Reproduce all of the data exactly. Images are not to appear in the reply.

**Stored items:**
════

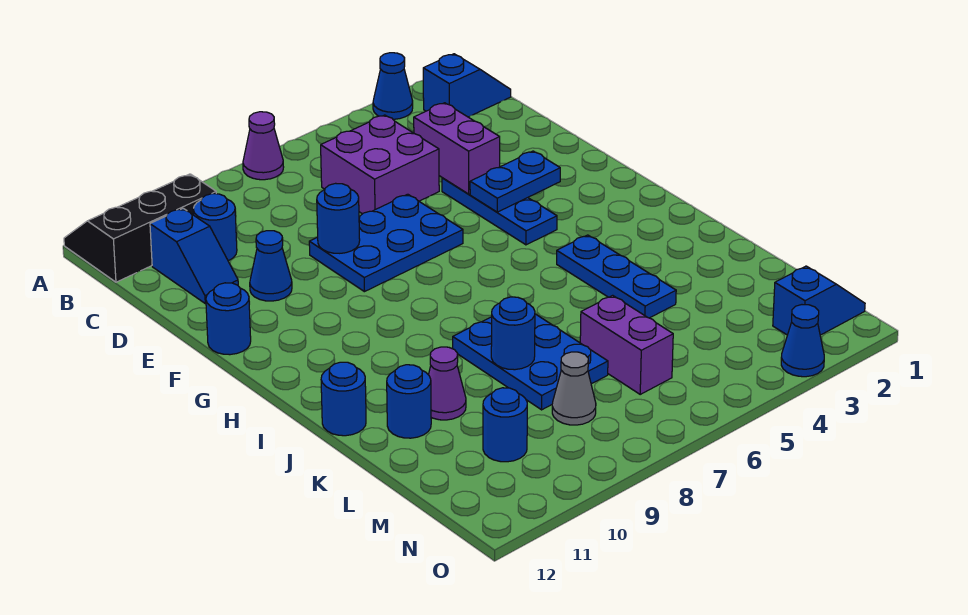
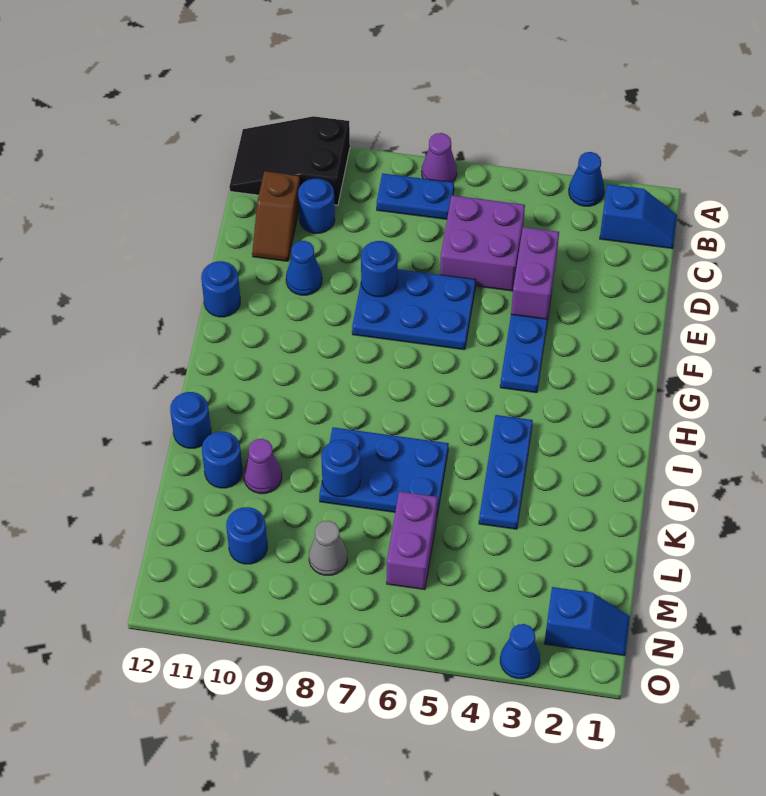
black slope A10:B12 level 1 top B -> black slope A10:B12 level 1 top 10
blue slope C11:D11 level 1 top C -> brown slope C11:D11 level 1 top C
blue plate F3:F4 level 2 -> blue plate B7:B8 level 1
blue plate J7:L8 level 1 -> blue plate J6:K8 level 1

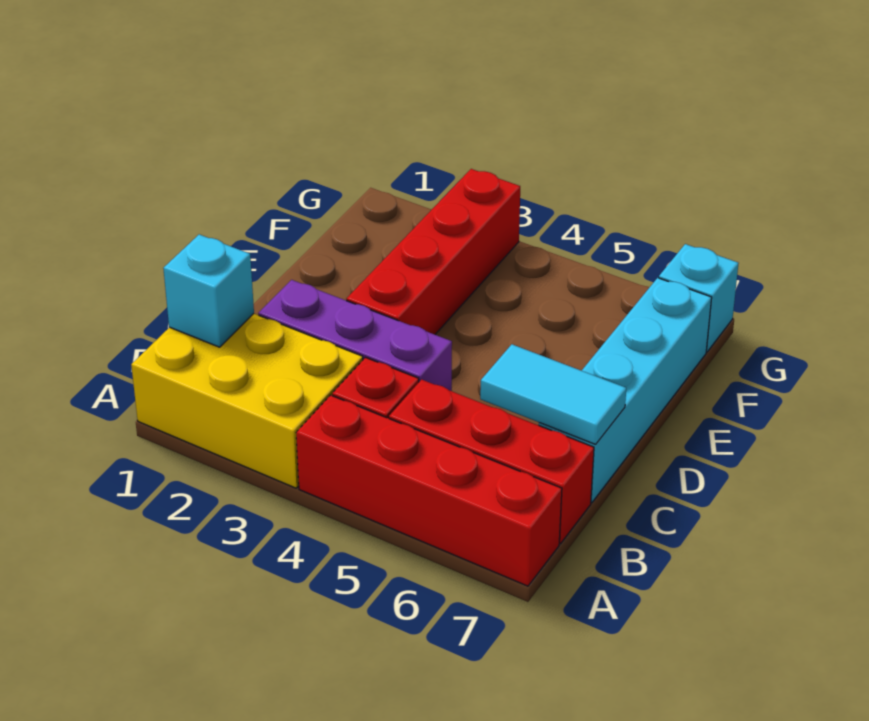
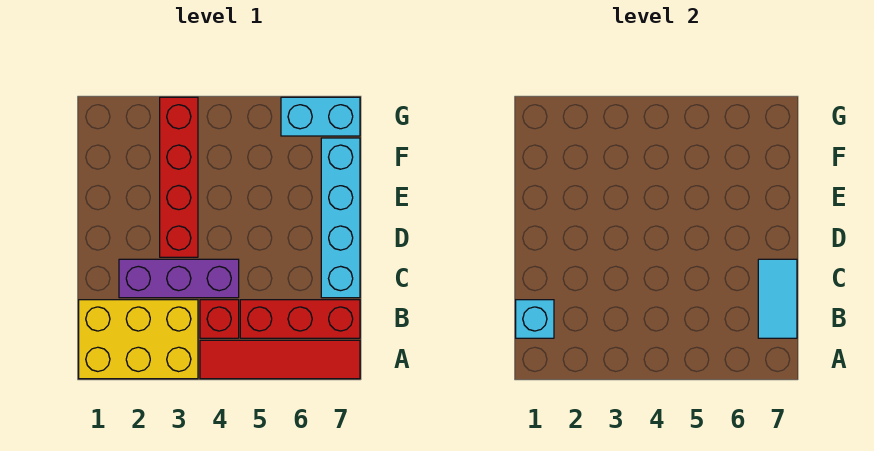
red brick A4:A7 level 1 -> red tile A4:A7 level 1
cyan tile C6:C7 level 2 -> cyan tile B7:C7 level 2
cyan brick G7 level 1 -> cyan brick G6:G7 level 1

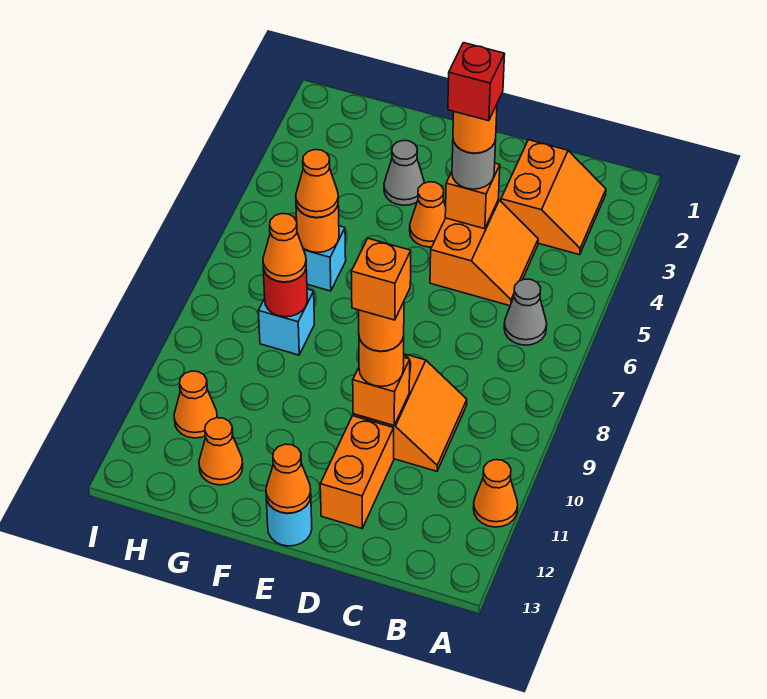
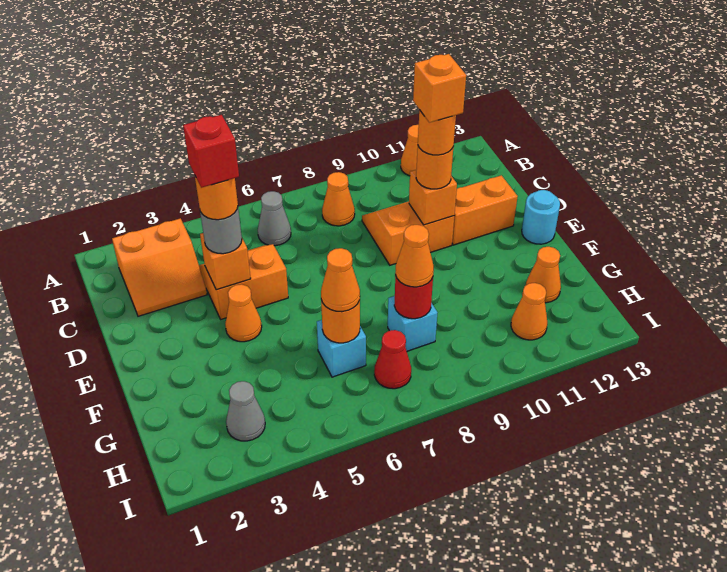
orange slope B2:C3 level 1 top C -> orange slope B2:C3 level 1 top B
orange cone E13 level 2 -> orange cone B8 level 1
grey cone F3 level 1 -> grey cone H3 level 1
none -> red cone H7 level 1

════

**REPLY:**
black slope A10:B12 level 1 top B -> black slope A10:B12 level 1 top 10
blue slope C11:D11 level 1 top C -> brown slope C11:D11 level 1 top C
blue plate F3:F4 level 2 -> blue plate B7:B8 level 1
blue plate J7:L8 level 1 -> blue plate J6:K8 level 1

red brick A4:A7 level 1 -> red tile A4:A7 level 1
cyan tile C6:C7 level 2 -> cyan tile B7:C7 level 2
cyan brick G7 level 1 -> cyan brick G6:G7 level 1

orange slope B2:C3 level 1 top C -> orange slope B2:C3 level 1 top B
orange cone E13 level 2 -> orange cone B8 level 1
grey cone F3 level 1 -> grey cone H3 level 1
none -> red cone H7 level 1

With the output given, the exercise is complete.